Identify every line of the material below that contains the string "kern", and copy each such line in full.

■ ■ ■

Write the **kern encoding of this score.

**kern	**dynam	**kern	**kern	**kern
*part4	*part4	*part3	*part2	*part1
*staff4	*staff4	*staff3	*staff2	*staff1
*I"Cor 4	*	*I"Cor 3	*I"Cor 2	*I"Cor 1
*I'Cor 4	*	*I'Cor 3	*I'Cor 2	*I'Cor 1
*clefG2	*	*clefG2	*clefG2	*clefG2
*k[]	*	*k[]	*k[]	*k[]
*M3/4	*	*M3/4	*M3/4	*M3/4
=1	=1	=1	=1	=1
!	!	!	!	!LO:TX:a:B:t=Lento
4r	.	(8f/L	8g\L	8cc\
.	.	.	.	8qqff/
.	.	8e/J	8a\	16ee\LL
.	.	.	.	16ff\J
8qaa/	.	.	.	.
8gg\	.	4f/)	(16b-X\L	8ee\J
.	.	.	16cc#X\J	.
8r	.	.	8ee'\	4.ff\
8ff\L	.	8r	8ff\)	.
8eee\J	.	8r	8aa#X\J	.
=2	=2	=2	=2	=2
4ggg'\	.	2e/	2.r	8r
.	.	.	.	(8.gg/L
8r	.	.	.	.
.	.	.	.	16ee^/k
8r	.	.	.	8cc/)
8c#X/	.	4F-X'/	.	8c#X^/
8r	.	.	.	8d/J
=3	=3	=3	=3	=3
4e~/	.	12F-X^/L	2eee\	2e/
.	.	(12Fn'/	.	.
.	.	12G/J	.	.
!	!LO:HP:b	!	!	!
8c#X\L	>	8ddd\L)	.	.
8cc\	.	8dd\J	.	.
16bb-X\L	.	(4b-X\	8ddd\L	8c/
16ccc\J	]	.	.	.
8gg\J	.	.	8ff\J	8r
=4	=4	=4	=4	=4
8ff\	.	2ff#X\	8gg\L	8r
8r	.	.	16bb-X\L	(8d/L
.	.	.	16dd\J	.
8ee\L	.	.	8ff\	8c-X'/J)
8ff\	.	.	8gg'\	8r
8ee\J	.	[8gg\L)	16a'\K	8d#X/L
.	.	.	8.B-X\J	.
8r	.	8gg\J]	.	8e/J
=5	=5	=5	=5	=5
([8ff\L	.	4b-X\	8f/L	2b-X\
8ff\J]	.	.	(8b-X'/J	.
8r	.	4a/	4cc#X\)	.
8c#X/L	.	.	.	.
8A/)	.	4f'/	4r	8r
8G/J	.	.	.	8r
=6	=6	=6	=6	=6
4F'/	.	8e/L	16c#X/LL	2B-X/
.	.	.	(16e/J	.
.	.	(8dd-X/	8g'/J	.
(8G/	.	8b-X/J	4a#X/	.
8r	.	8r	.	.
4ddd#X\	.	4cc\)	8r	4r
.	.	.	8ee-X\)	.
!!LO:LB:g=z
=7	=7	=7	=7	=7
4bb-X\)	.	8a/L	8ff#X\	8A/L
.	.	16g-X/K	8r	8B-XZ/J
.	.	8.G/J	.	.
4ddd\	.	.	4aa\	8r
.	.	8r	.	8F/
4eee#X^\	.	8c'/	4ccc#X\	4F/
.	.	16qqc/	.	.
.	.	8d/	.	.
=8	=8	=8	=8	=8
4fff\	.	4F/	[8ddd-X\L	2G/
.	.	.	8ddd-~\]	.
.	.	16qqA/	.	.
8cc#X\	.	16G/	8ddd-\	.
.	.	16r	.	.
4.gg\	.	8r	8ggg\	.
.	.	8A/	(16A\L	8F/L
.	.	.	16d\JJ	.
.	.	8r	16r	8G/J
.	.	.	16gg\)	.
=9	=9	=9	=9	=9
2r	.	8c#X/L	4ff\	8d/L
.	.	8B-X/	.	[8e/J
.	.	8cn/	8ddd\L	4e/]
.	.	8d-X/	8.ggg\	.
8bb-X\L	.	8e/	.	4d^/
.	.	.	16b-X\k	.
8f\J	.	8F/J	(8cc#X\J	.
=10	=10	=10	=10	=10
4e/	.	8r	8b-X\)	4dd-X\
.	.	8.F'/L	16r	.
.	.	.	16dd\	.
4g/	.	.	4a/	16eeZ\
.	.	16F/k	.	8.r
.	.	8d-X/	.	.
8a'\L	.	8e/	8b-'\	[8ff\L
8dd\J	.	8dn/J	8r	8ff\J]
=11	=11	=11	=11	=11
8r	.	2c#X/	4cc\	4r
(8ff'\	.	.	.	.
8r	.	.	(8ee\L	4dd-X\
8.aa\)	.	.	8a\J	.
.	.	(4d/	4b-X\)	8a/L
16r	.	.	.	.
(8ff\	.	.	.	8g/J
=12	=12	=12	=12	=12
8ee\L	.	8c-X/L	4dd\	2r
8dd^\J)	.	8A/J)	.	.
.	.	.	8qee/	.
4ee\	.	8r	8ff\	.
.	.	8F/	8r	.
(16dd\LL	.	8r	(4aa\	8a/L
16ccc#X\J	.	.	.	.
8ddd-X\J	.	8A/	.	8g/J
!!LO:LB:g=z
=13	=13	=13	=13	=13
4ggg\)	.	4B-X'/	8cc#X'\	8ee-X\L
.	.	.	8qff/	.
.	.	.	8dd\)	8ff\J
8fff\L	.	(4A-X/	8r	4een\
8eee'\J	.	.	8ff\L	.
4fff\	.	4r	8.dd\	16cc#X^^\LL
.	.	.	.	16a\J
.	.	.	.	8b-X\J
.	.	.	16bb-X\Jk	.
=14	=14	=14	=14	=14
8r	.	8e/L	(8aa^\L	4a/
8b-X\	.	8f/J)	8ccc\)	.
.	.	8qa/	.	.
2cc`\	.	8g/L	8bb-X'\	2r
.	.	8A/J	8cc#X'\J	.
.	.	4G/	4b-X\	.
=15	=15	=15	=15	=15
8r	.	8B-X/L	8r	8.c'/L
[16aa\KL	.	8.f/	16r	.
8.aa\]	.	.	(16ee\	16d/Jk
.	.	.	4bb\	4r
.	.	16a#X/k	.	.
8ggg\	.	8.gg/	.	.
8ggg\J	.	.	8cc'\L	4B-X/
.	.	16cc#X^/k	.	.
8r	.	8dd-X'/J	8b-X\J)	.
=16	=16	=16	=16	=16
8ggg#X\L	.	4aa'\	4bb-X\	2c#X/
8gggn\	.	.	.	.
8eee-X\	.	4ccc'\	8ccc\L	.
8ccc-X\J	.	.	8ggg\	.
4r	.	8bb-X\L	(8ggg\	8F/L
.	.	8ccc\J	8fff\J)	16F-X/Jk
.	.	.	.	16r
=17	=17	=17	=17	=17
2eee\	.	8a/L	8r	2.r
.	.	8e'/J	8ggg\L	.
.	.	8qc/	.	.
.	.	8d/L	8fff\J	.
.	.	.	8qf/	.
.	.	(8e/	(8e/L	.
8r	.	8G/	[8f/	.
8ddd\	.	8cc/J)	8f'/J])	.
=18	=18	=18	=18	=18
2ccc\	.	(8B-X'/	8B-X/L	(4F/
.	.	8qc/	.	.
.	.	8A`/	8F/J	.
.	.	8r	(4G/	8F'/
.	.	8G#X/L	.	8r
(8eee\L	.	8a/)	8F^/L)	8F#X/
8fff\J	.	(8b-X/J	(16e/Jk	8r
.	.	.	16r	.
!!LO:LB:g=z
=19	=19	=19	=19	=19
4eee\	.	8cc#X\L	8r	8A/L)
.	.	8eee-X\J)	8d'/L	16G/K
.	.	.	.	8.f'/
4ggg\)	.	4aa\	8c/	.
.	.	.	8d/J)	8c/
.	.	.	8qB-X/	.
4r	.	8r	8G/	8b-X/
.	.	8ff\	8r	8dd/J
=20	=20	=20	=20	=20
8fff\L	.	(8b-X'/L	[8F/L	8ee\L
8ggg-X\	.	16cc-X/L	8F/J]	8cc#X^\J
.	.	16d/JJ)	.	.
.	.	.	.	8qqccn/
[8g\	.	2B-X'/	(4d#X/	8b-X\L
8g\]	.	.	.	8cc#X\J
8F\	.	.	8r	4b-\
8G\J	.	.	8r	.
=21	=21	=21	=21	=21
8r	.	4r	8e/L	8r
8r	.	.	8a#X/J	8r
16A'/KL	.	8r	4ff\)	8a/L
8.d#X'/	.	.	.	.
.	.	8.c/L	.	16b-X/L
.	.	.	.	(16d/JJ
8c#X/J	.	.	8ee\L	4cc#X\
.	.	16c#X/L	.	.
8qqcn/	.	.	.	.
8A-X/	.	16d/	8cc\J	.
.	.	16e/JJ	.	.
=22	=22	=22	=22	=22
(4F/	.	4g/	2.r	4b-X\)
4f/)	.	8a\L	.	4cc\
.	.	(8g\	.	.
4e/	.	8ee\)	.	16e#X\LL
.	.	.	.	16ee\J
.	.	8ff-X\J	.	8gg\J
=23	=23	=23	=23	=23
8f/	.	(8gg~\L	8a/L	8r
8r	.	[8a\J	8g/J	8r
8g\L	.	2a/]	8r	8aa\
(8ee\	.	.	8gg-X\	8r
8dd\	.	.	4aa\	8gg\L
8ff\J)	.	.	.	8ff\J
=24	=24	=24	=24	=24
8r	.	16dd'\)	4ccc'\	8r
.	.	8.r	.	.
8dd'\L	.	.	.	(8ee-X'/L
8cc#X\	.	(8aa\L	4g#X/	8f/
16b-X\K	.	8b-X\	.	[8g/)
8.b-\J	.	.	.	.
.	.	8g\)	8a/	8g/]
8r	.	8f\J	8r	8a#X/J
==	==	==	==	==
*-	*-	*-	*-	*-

■ ■ ■

TASK ANSWER:
Write the **kern encoding of this score.
**kern	**dynam	**kern	**kern	**kern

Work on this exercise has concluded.